» TASK BRIEF
Find each line of the entries with the string "grey", please, and copy it.

» MATERIAL SUPPLIED

^^^^

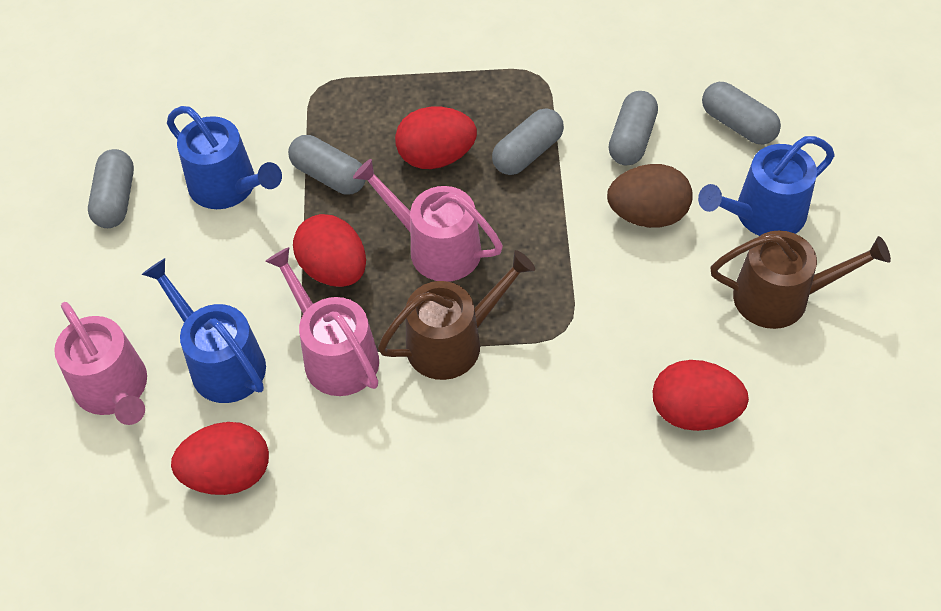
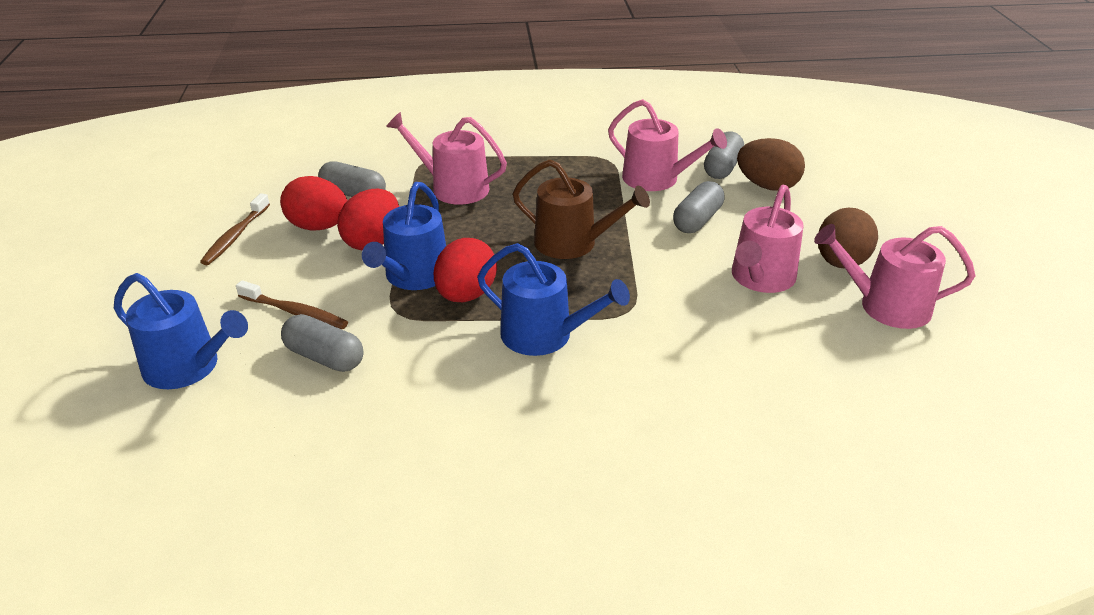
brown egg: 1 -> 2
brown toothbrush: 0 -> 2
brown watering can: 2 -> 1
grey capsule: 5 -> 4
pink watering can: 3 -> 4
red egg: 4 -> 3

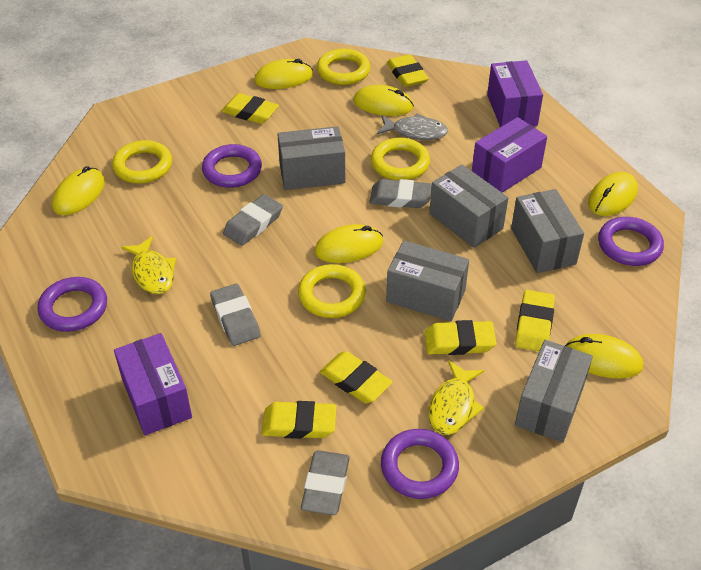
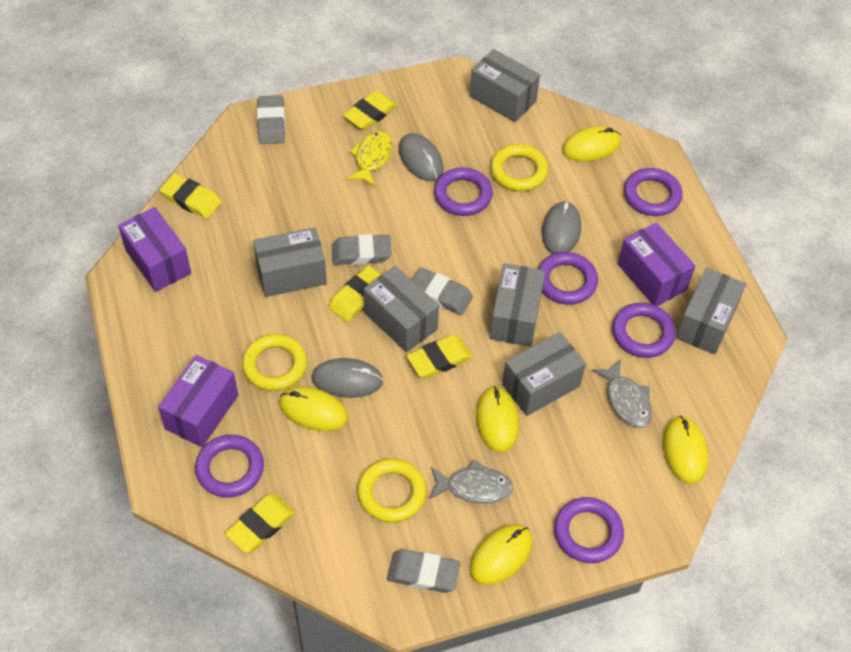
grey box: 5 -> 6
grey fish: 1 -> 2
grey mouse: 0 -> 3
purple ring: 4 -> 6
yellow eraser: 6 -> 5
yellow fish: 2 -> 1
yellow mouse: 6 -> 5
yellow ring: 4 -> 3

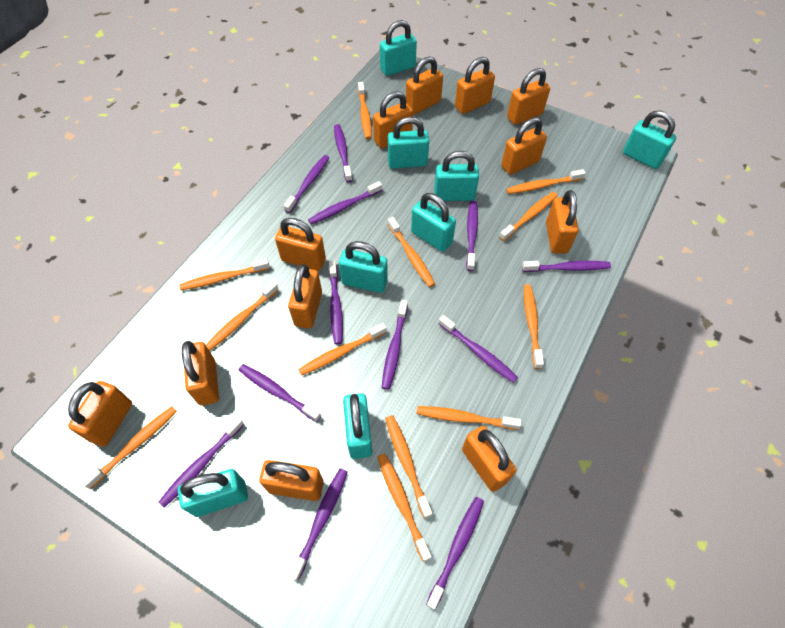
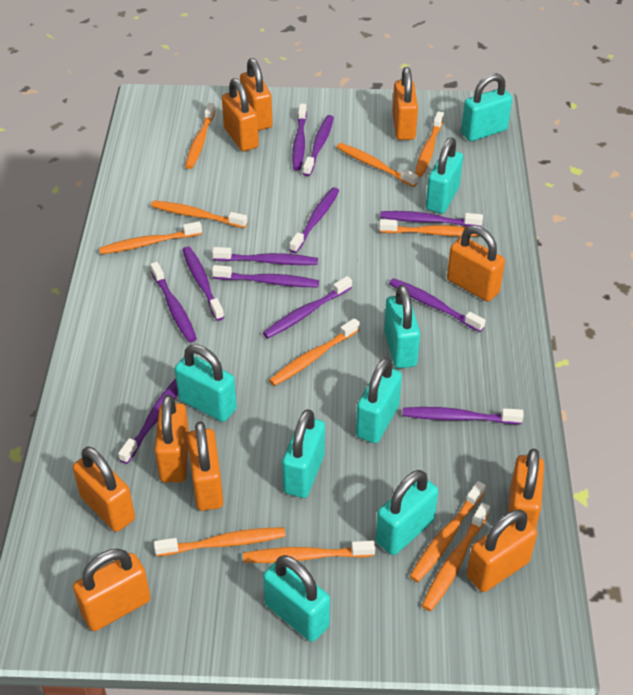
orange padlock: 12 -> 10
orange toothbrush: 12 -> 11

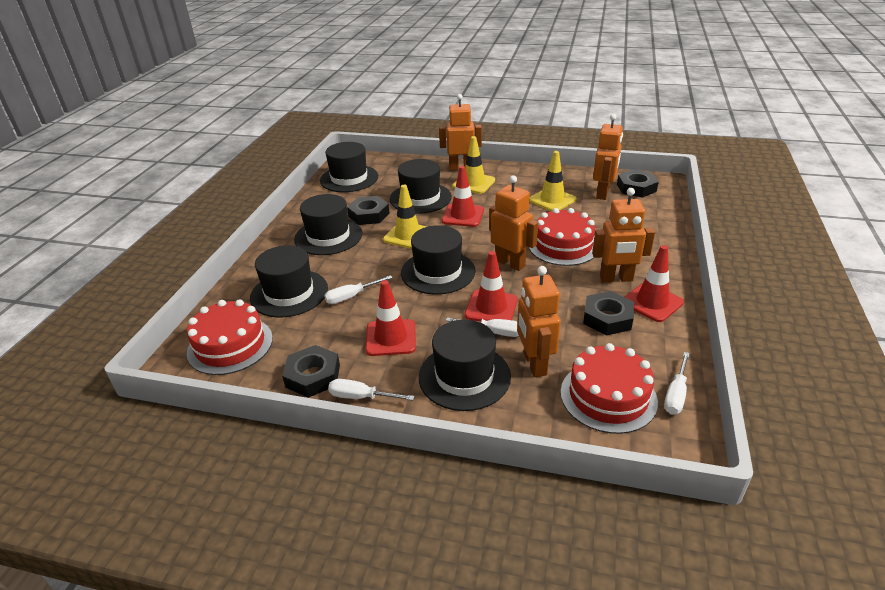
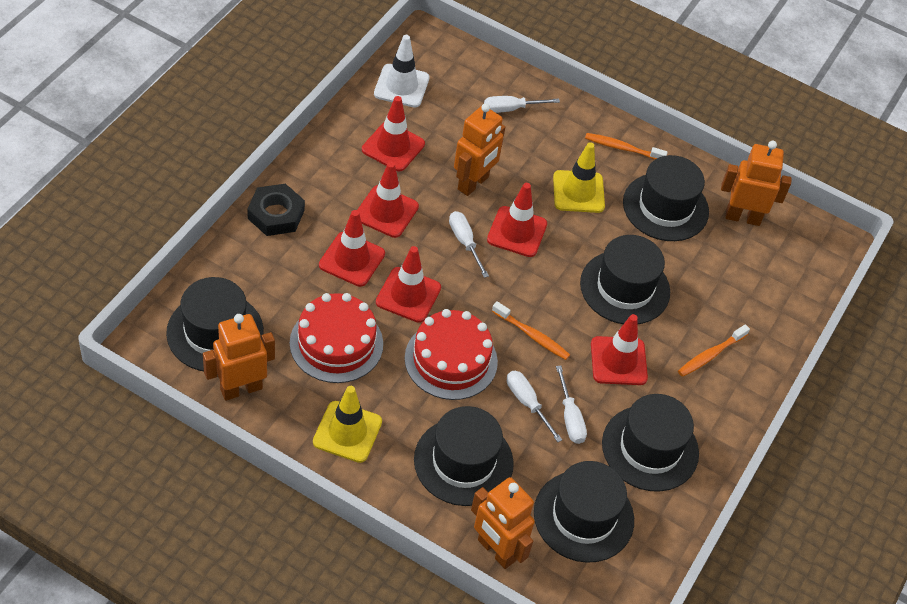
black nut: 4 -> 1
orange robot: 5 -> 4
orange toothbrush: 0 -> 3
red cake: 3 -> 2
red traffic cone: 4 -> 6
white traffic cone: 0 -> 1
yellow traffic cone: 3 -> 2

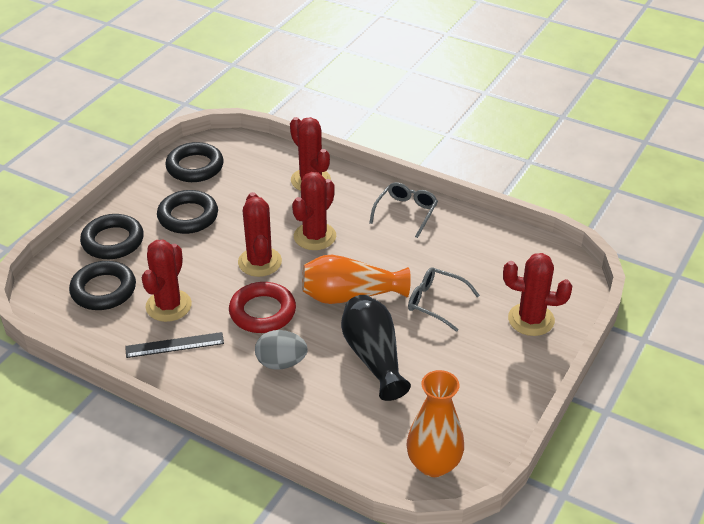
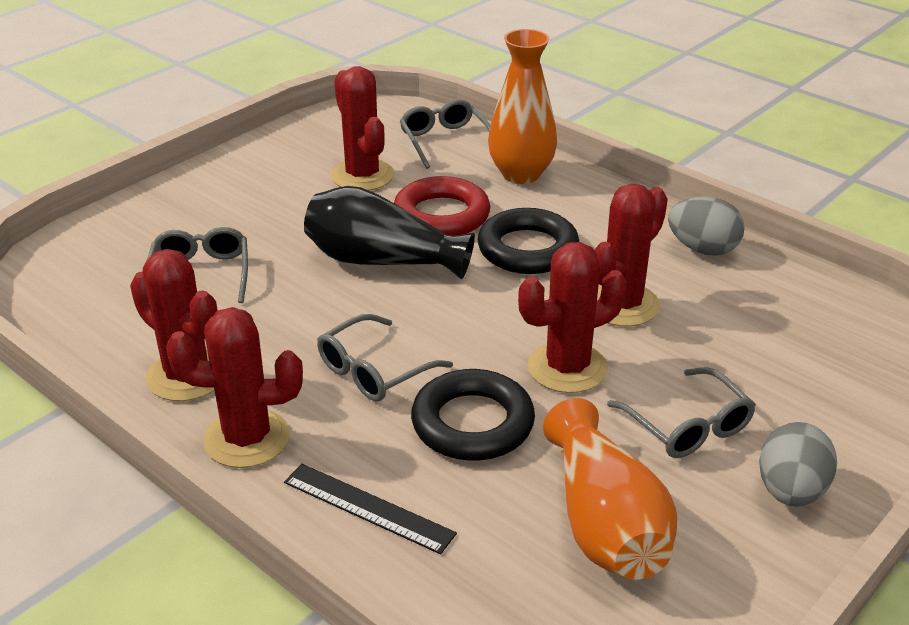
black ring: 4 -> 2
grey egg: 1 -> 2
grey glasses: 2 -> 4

^^^^

» SOLUTION TO THE PROBLEM
grey capsule: 5 -> 4
grey box: 5 -> 6
grey fish: 1 -> 2
grey mouse: 0 -> 3
grey egg: 1 -> 2
grey glasses: 2 -> 4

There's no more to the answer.